Leaving the pictures aside, repeat the entries exactly.

* * *

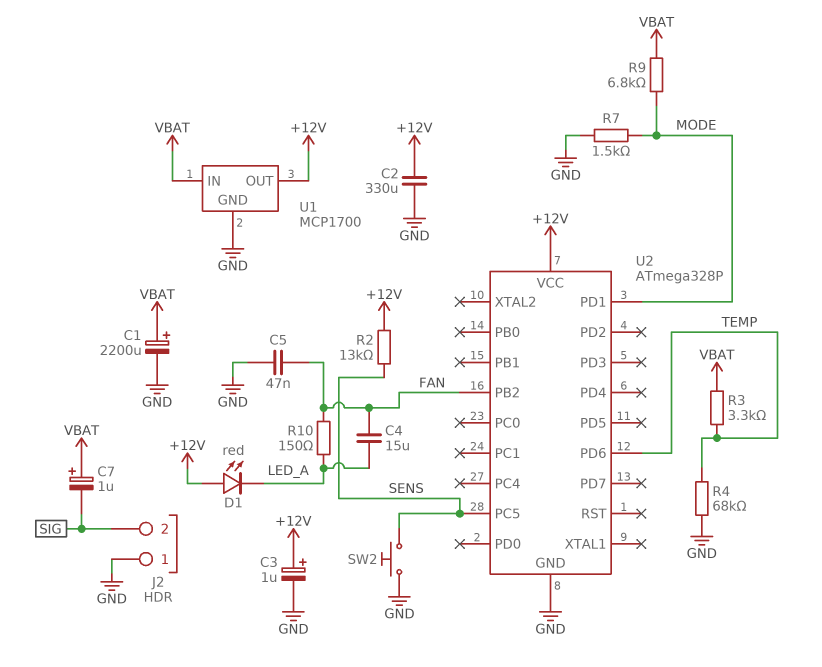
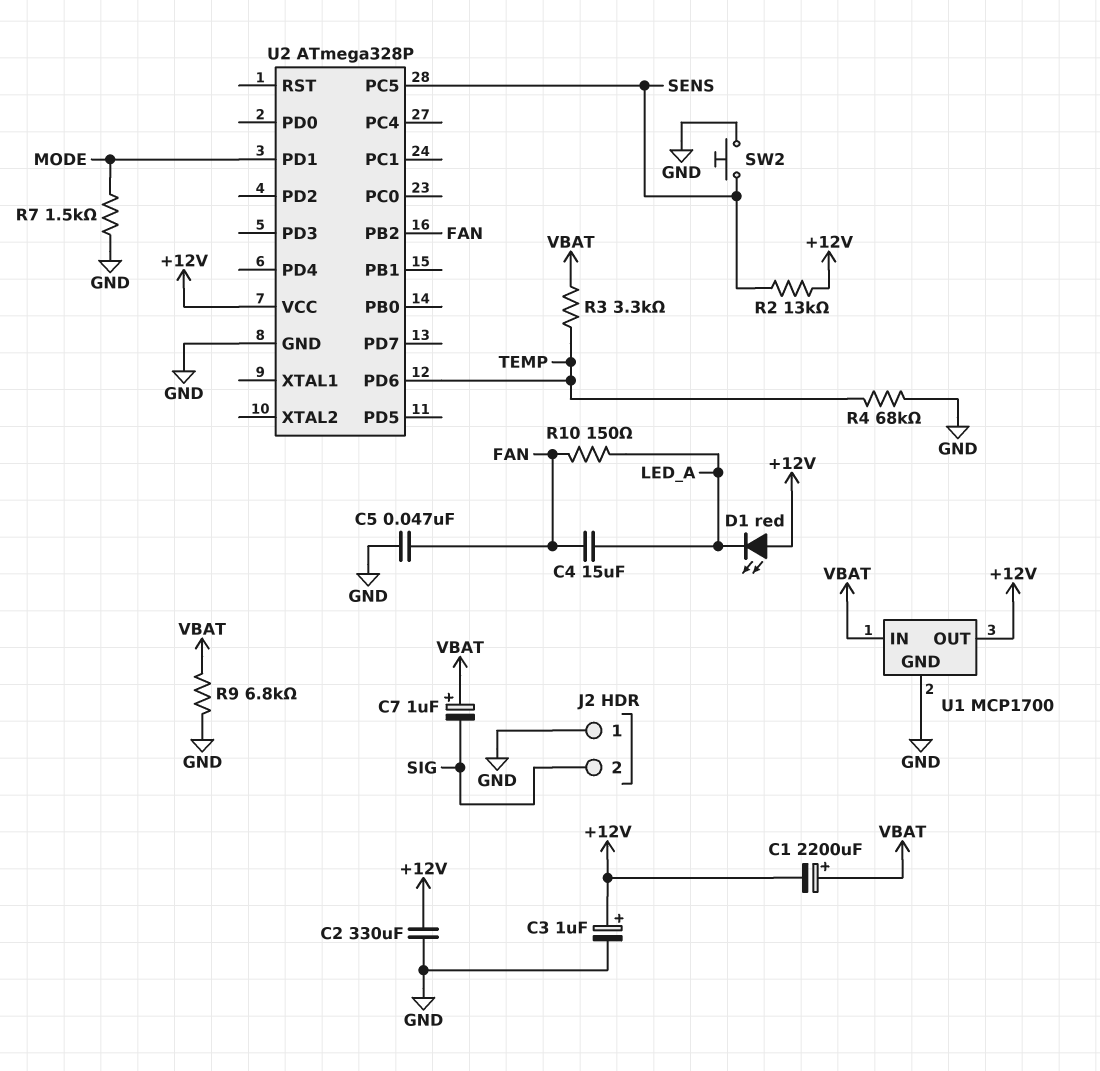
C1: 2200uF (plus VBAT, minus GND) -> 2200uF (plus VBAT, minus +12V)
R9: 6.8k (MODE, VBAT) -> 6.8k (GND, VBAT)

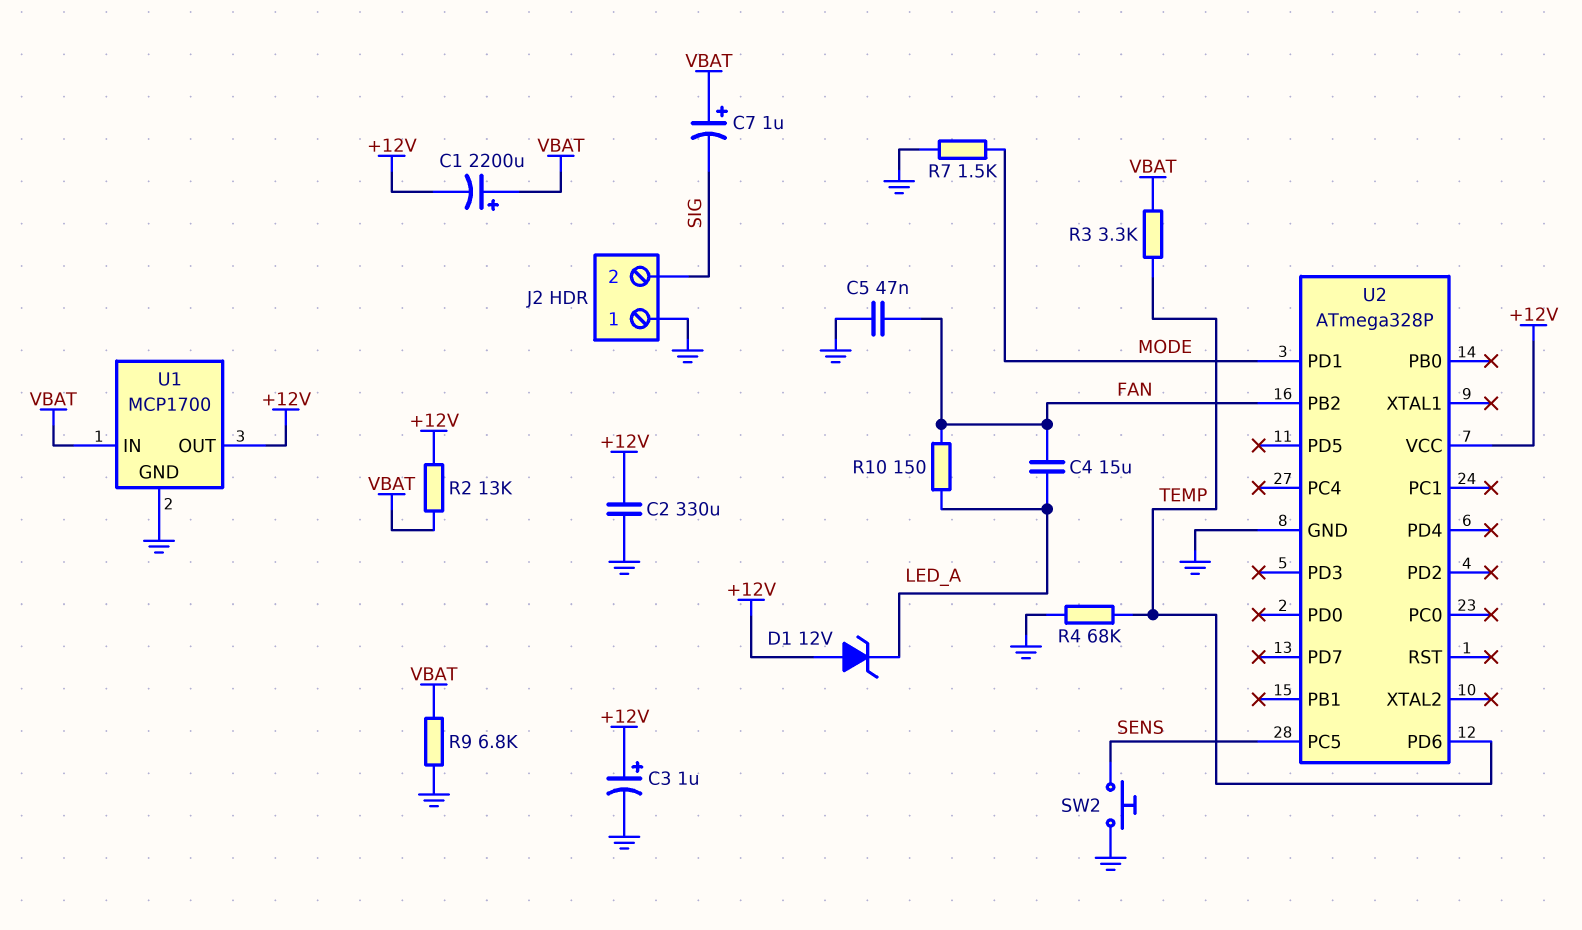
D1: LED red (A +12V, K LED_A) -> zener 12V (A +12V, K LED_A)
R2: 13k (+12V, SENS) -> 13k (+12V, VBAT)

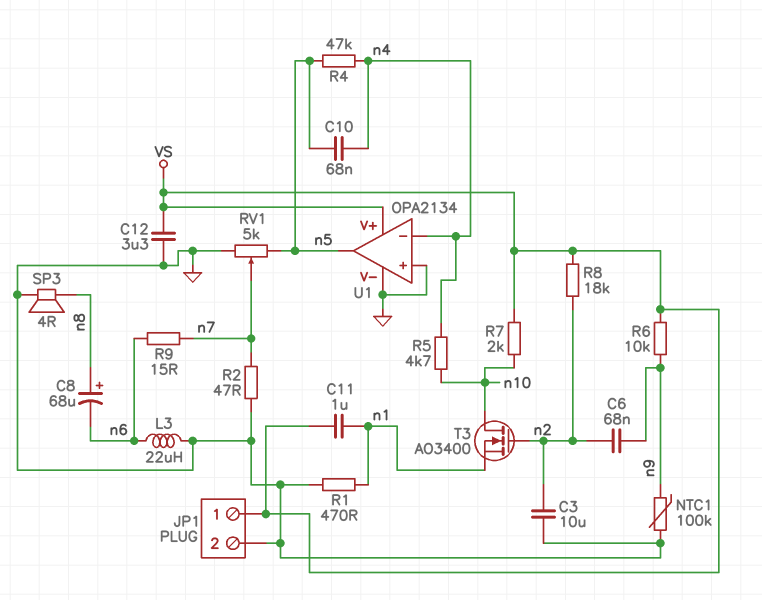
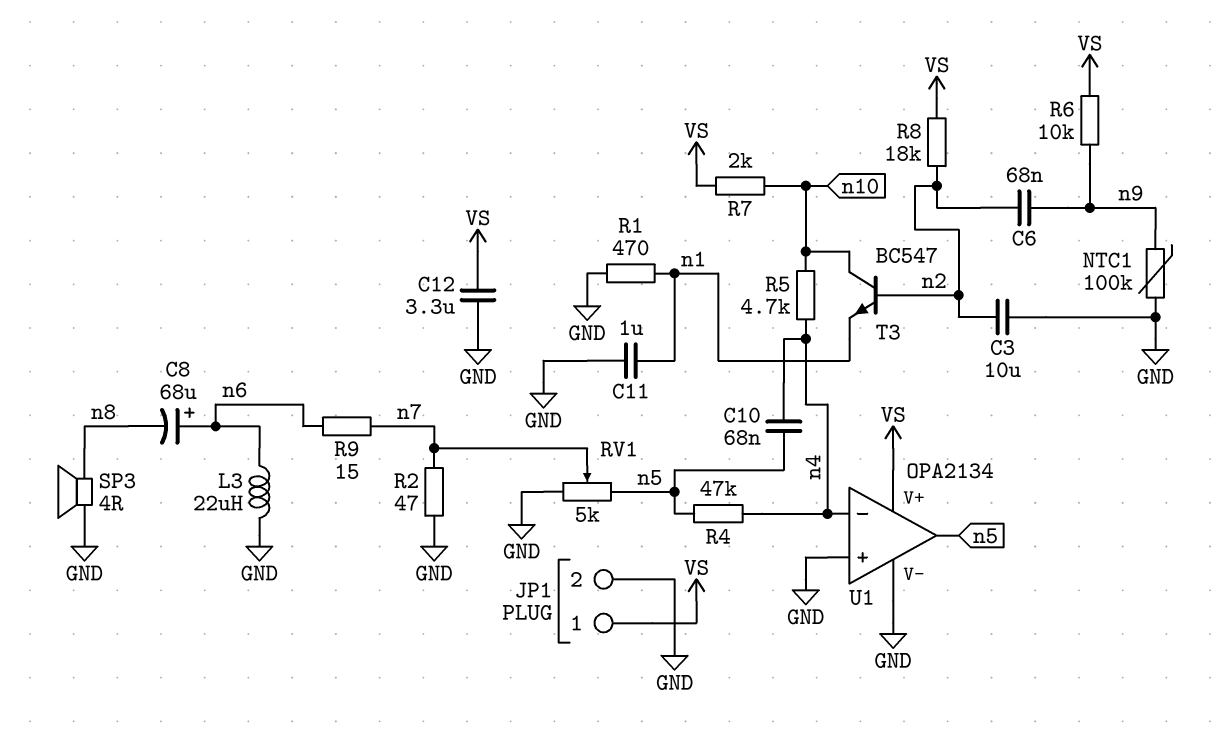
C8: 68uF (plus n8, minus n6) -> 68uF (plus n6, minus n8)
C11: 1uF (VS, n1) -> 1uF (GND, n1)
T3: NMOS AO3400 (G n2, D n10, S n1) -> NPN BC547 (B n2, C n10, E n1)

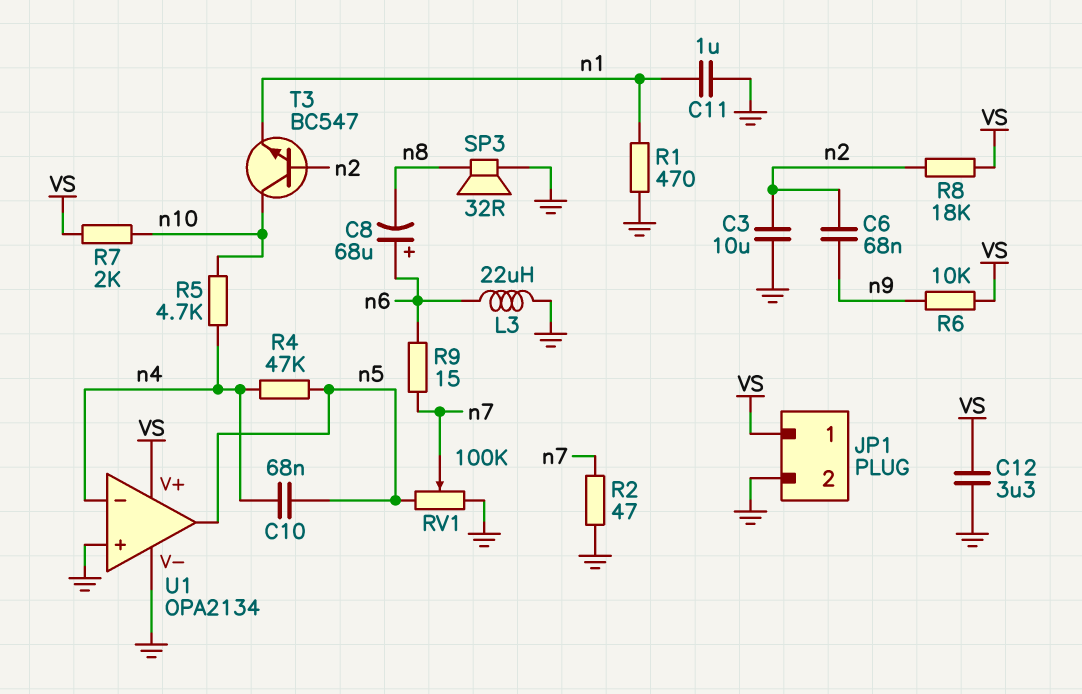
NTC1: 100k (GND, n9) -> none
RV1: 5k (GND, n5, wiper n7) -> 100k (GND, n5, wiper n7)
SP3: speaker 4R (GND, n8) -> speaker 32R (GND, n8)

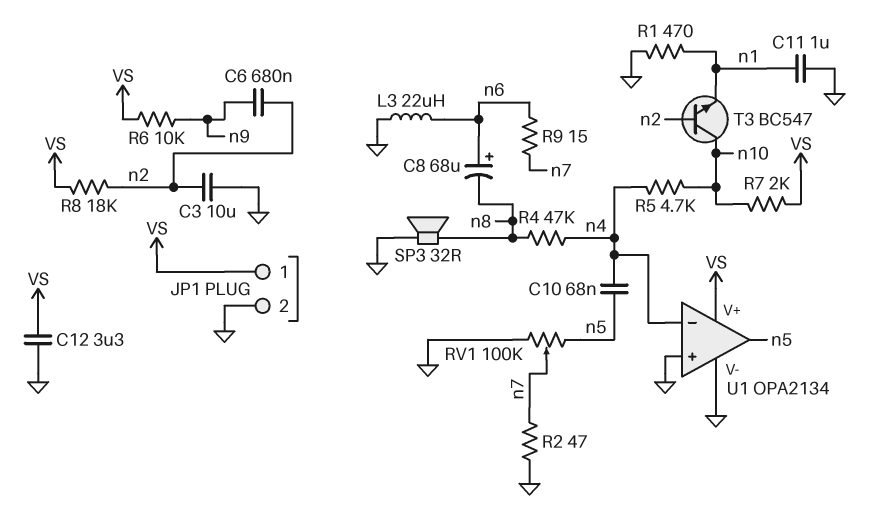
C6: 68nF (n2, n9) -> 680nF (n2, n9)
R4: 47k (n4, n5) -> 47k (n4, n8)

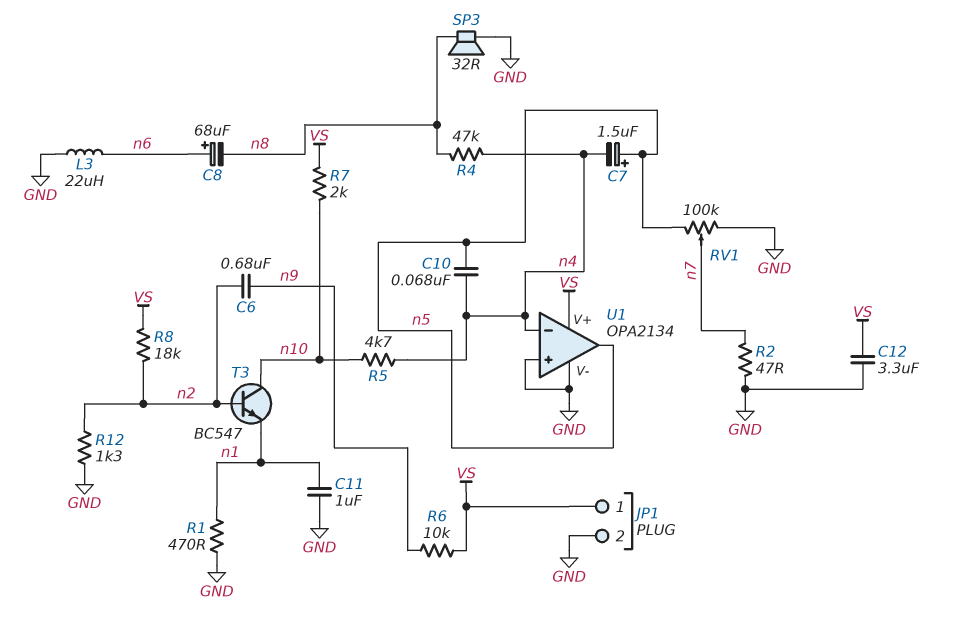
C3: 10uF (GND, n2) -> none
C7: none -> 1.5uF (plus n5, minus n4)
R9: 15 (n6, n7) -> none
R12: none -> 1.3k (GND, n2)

* * *

RESPONSE BOX:
C1: 2200uF (plus VBAT, minus GND) -> 2200uF (plus VBAT, minus +12V)
R9: 6.8k (MODE, VBAT) -> 6.8k (GND, VBAT)

D1: LED red (A +12V, K LED_A) -> zener 12V (A +12V, K LED_A)
R2: 13k (+12V, SENS) -> 13k (+12V, VBAT)

C8: 68uF (plus n8, minus n6) -> 68uF (plus n6, minus n8)
C11: 1uF (VS, n1) -> 1uF (GND, n1)
T3: NMOS AO3400 (G n2, D n10, S n1) -> NPN BC547 (B n2, C n10, E n1)

NTC1: 100k (GND, n9) -> none
RV1: 5k (GND, n5, wiper n7) -> 100k (GND, n5, wiper n7)
SP3: speaker 4R (GND, n8) -> speaker 32R (GND, n8)

C6: 68nF (n2, n9) -> 680nF (n2, n9)
R4: 47k (n4, n5) -> 47k (n4, n8)

C3: 10uF (GND, n2) -> none
C7: none -> 1.5uF (plus n5, minus n4)
R9: 15 (n6, n7) -> none
R12: none -> 1.3k (GND, n2)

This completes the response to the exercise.